____ Data under study

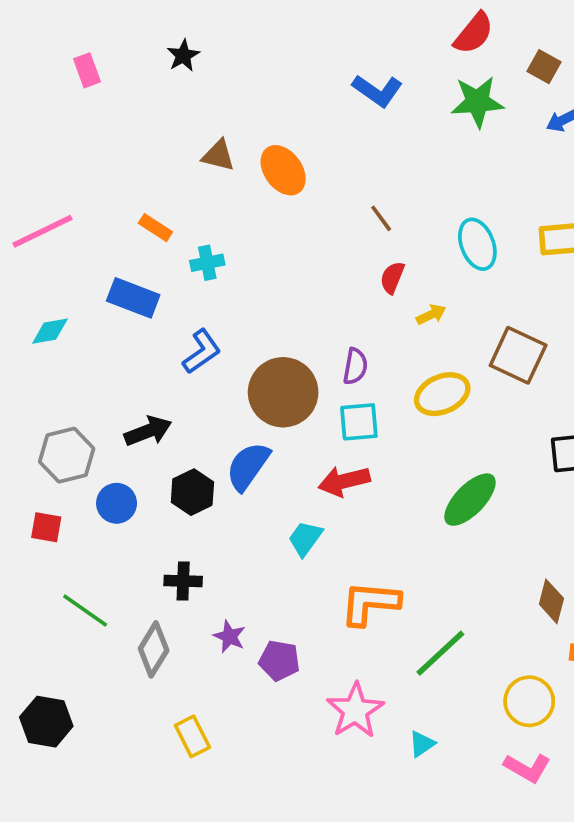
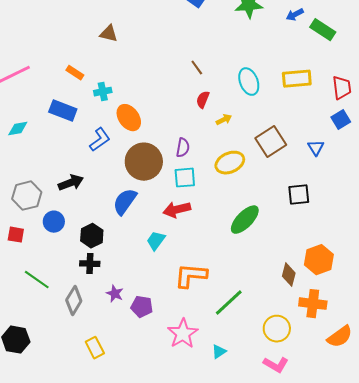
orange ellipse: (283, 170) -> (129, 118), moved
brown square: (518, 355) -> (271, 142), turned 32
black hexagon: (192, 492) -> (92, 236), moved

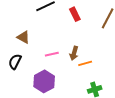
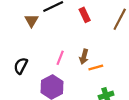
brown triangle: (23, 37) -> (31, 21), moved, turned 32
pink line: (52, 54) -> (60, 58), turned -56

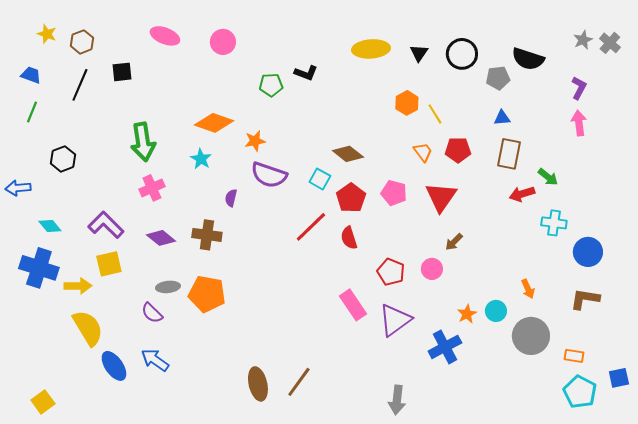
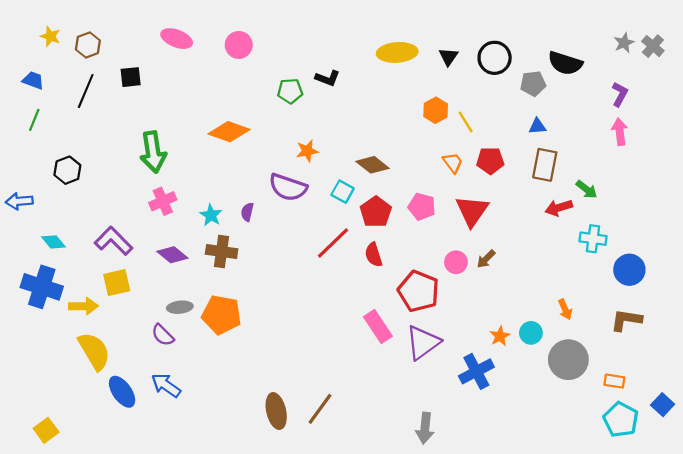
orange star: (255, 141) -> (307, 151), moved
cyan star: (201, 159) -> (211, 215), moved
pink circle: (432, 269) -> (456, 262), moved
red pentagon: (391, 272) -> (419, 291), size x1.4
blue square: (619, 378) -> (663, 405), turned -35

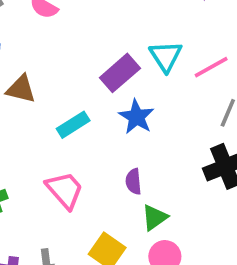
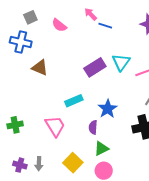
blue star: (136, 117) -> (108, 109), moved
cyan rectangle: (73, 125) -> (74, 101), moved

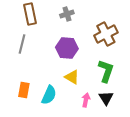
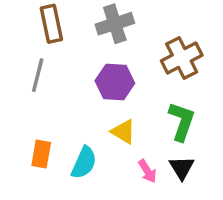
gray cross: (67, 14) -> (115, 24), size x1.5
pink arrow: (86, 100) -> (147, 171), turned 136

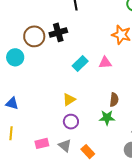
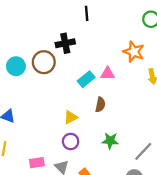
brown circle: (34, 36) -> (44, 62), moved
pink triangle: (105, 63) -> (108, 73), moved
brown semicircle: (114, 100) -> (100, 105), moved

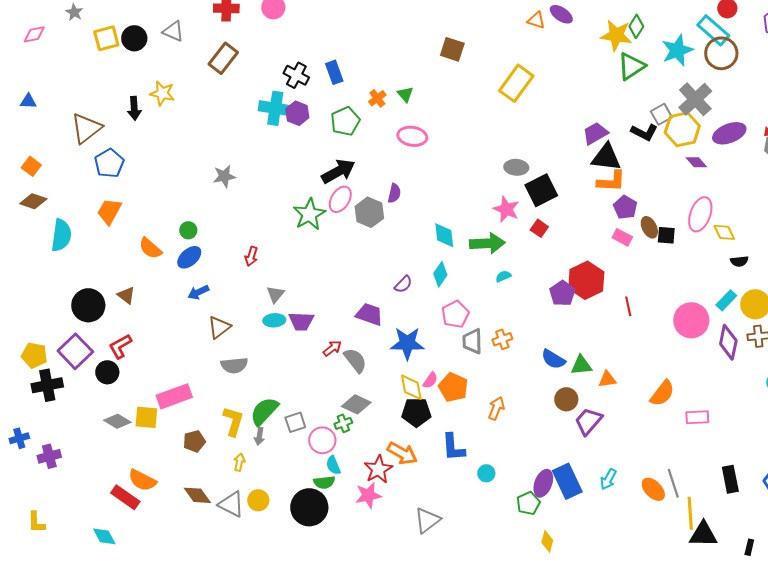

________

### The task
Take the line containing "cyan star: (201, 159) -> (211, 215), moved" and every line after it up to the end of the entries, and quote them exactly. Both ends count; the pictures do not.

### Exercise result
cyan star: (201, 159) -> (211, 215), moved
pink circle: (432, 269) -> (456, 262), moved
red pentagon: (391, 272) -> (419, 291), size x1.4
blue square: (619, 378) -> (663, 405), turned -35

blue star: (136, 117) -> (108, 109), moved
cyan rectangle: (73, 125) -> (74, 101), moved

gray cross: (67, 14) -> (115, 24), size x1.5
pink arrow: (86, 100) -> (147, 171), turned 136

brown circle: (34, 36) -> (44, 62), moved
pink triangle: (105, 63) -> (108, 73), moved
brown semicircle: (114, 100) -> (100, 105), moved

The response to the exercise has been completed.